### SUPPLIED MATERIAL
*** Block opens ***
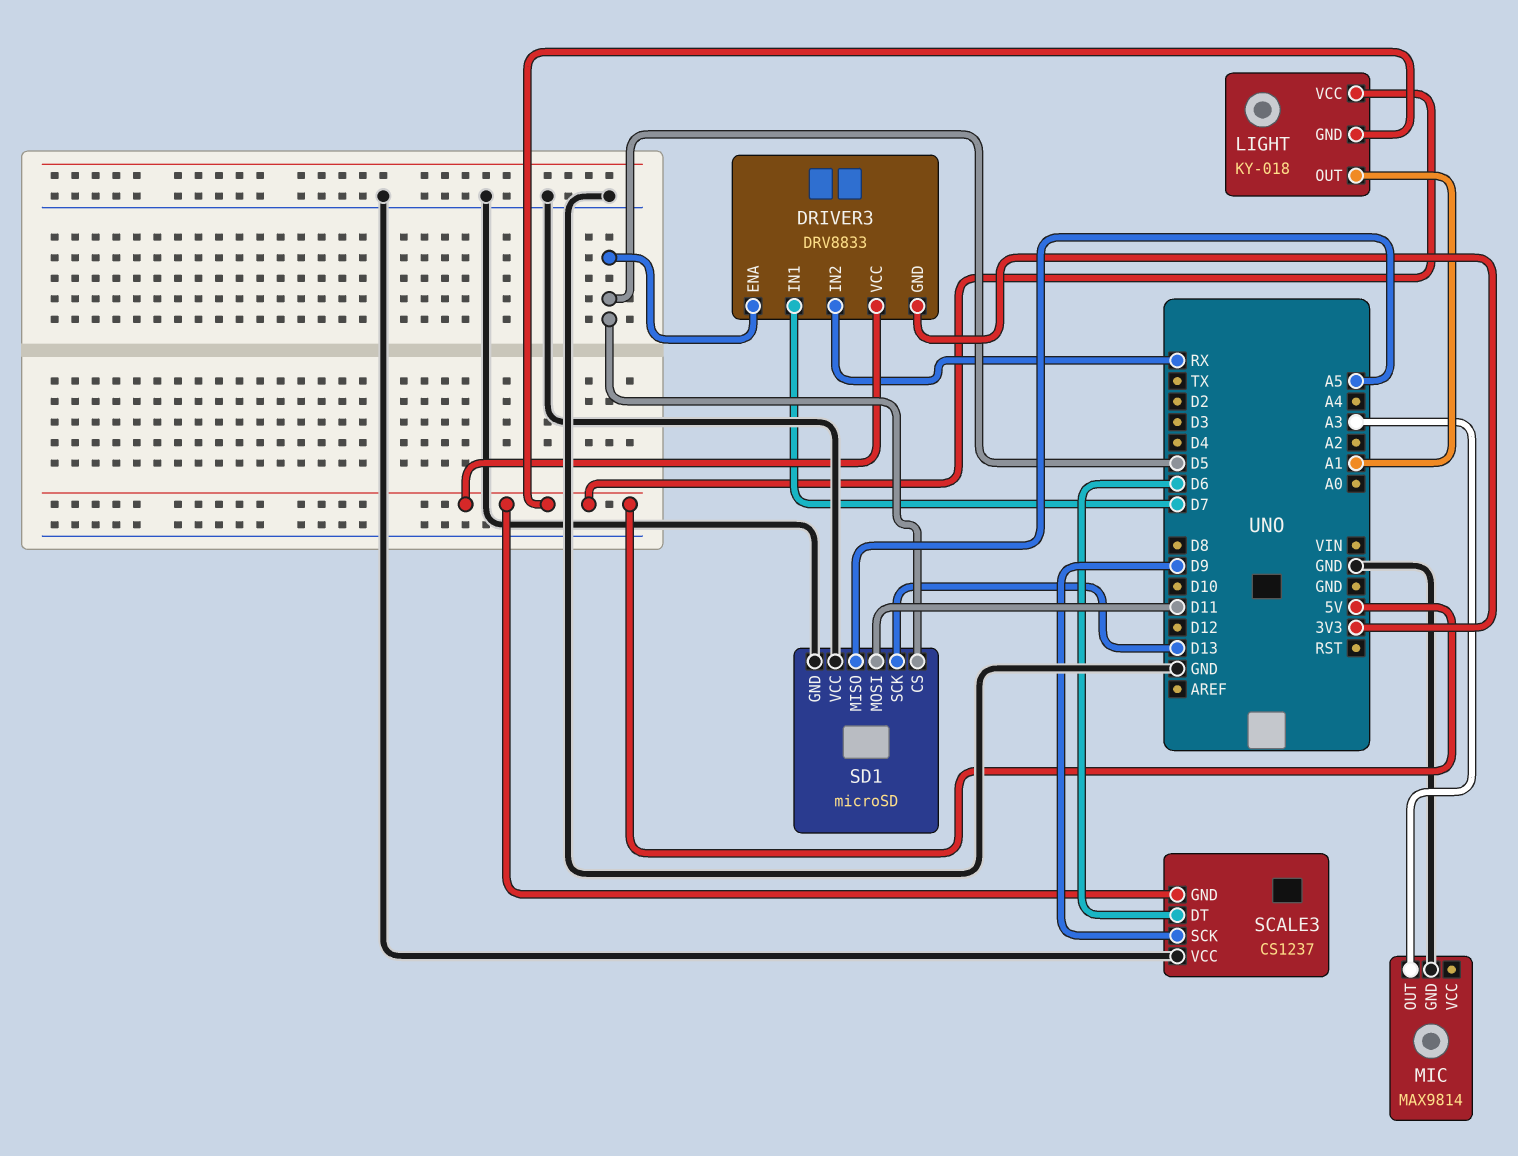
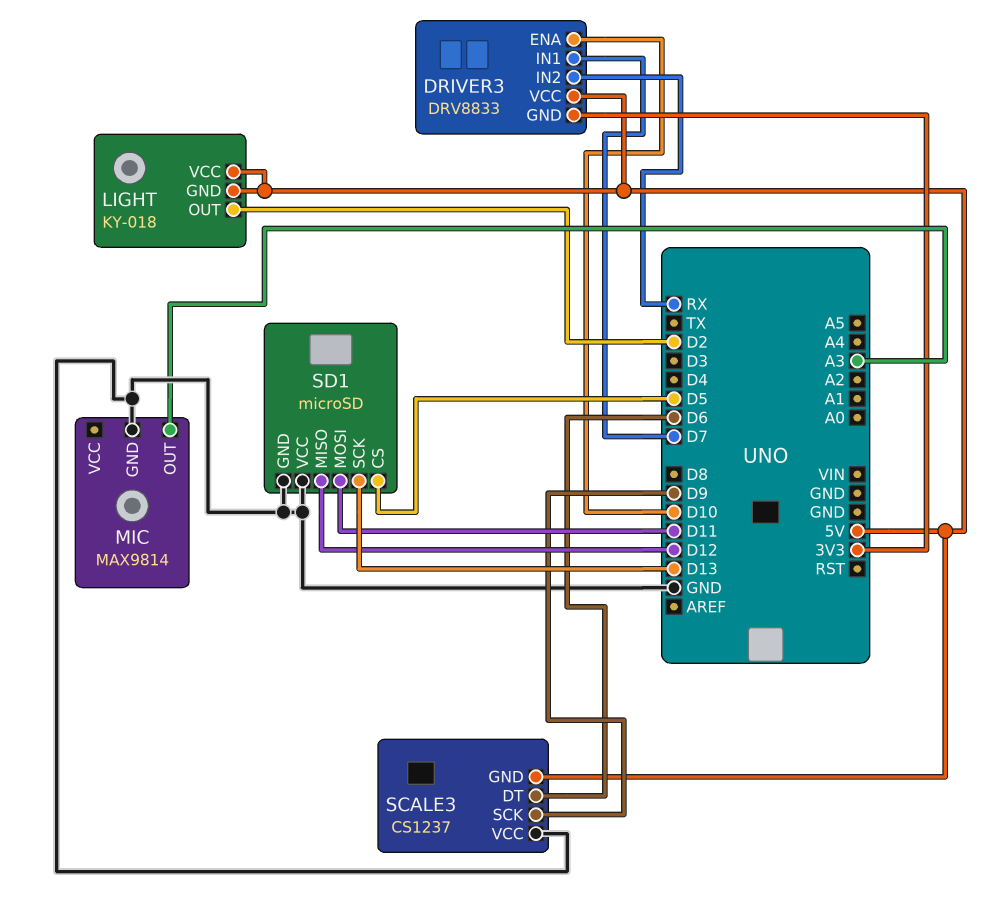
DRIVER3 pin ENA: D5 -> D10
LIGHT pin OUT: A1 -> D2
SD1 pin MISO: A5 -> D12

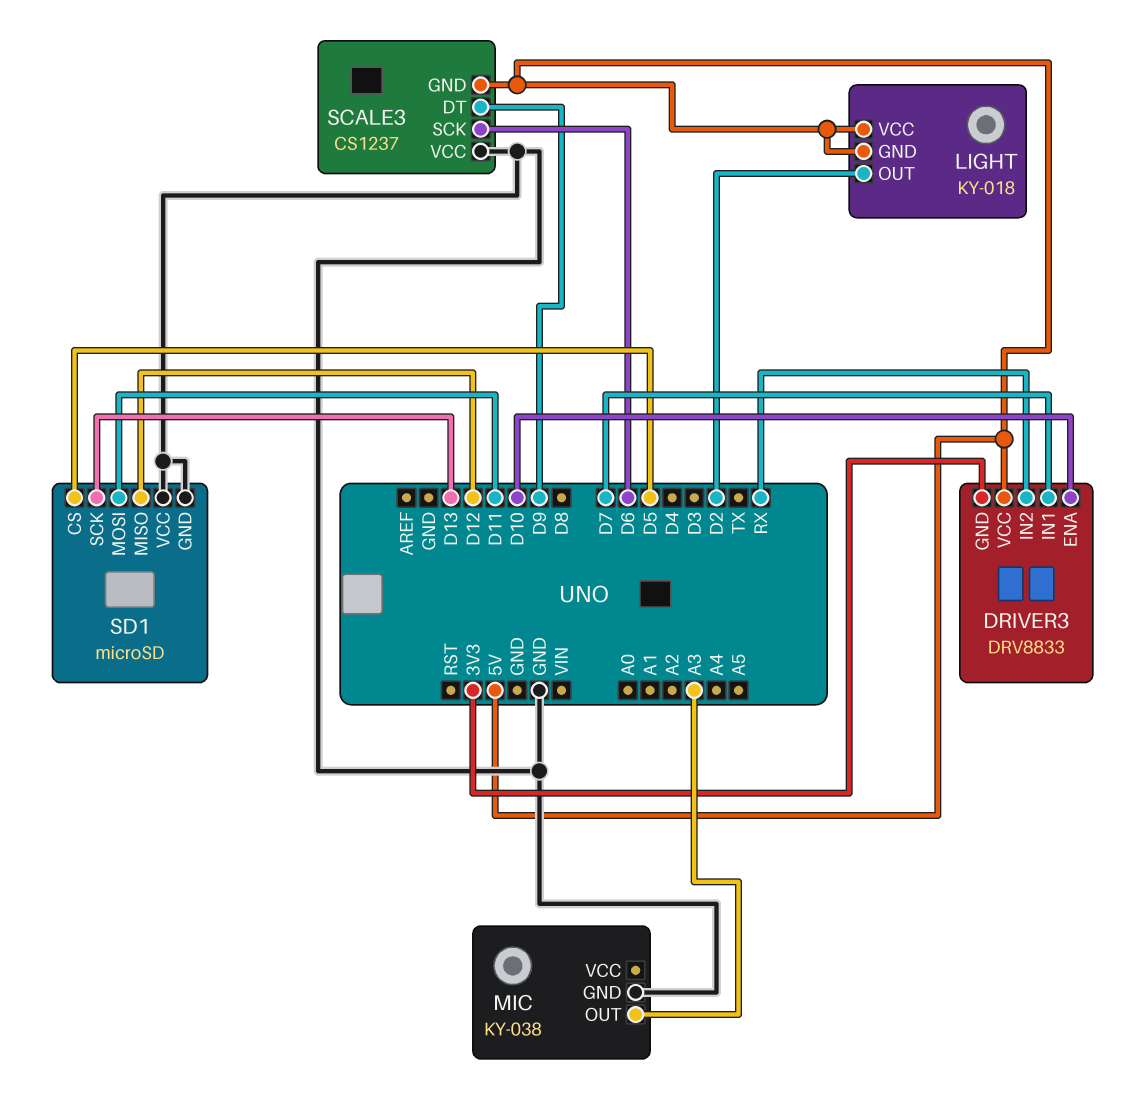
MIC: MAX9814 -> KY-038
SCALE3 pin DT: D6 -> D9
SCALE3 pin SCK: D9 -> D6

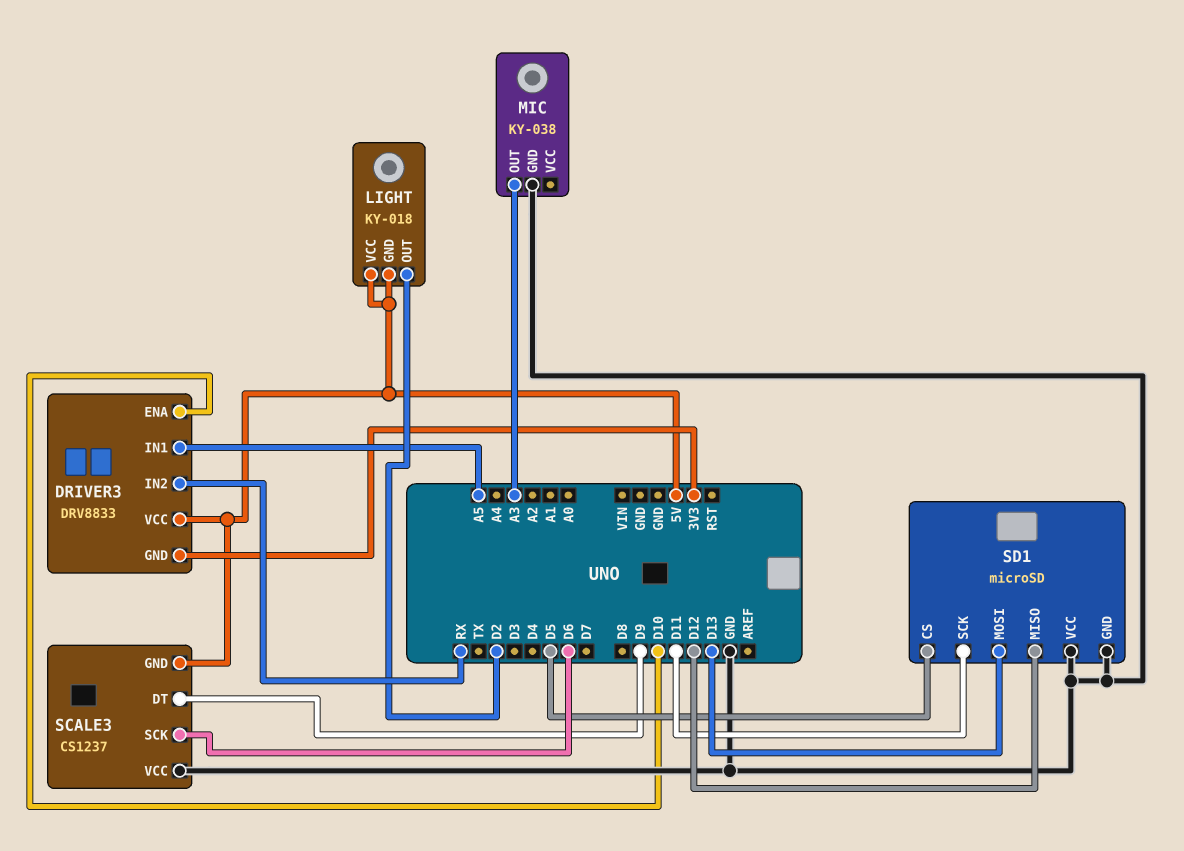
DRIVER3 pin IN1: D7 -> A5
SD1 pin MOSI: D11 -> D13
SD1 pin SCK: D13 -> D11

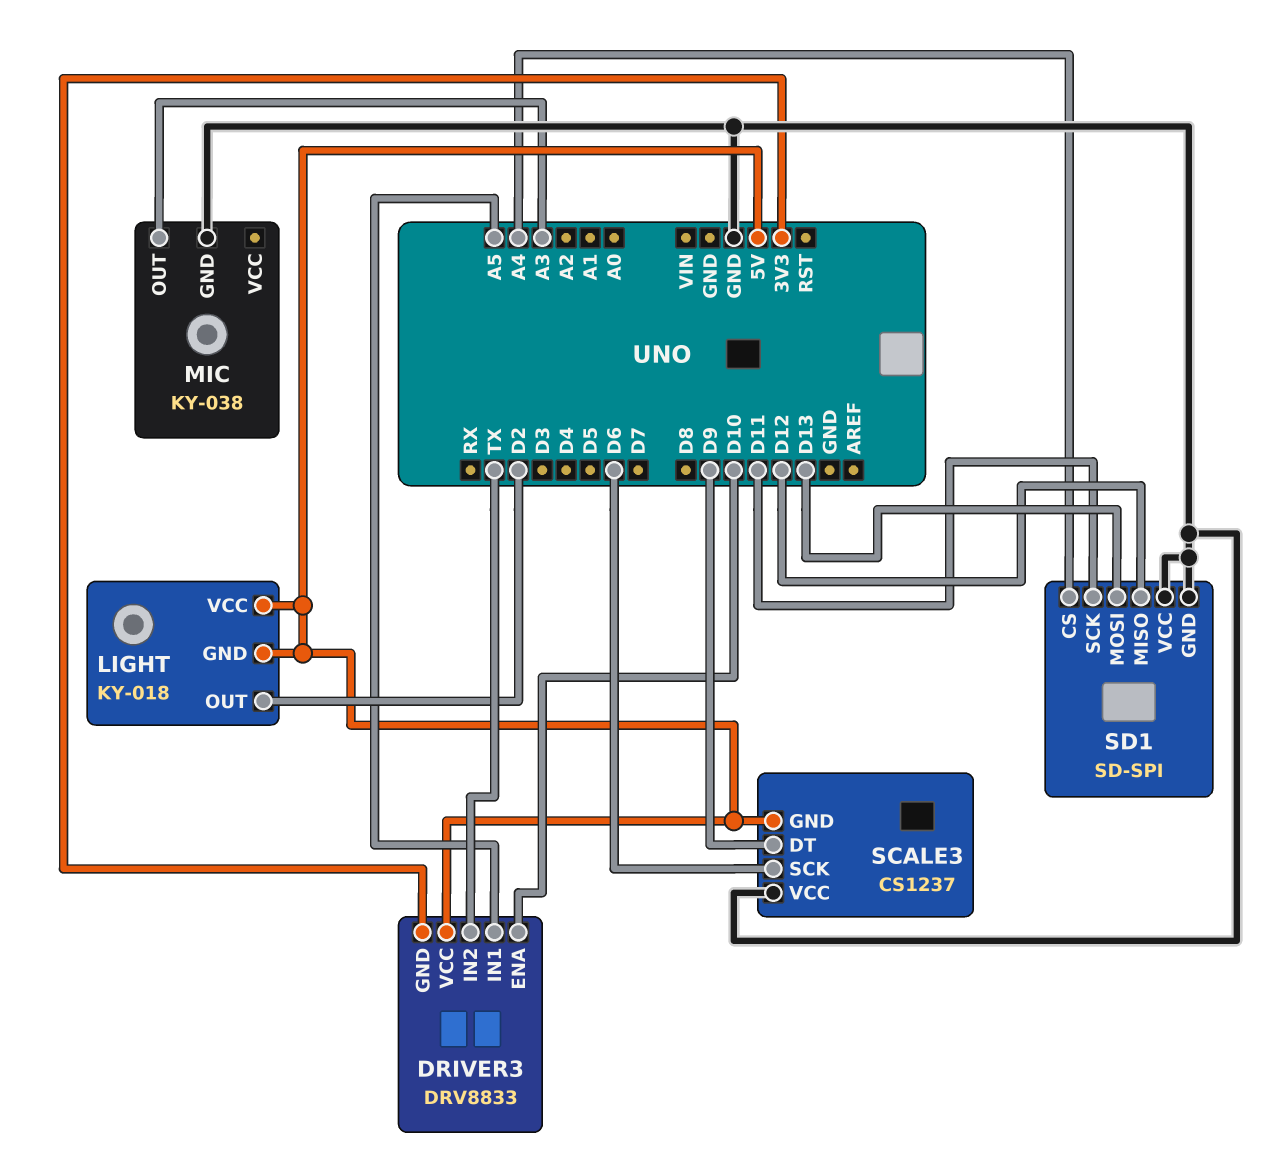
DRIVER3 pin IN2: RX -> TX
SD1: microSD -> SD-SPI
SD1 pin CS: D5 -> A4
*** Block closes ***
Nothing but the lines from the one containing "SD1 pin MOSI: D11 -> D13" through the last line of the data should appear in the answer, copied exactly, with pictures excluded.

### RESULT OF THIS TASK
SD1 pin MOSI: D11 -> D13
SD1 pin SCK: D13 -> D11

DRIVER3 pin IN2: RX -> TX
SD1: microSD -> SD-SPI
SD1 pin CS: D5 -> A4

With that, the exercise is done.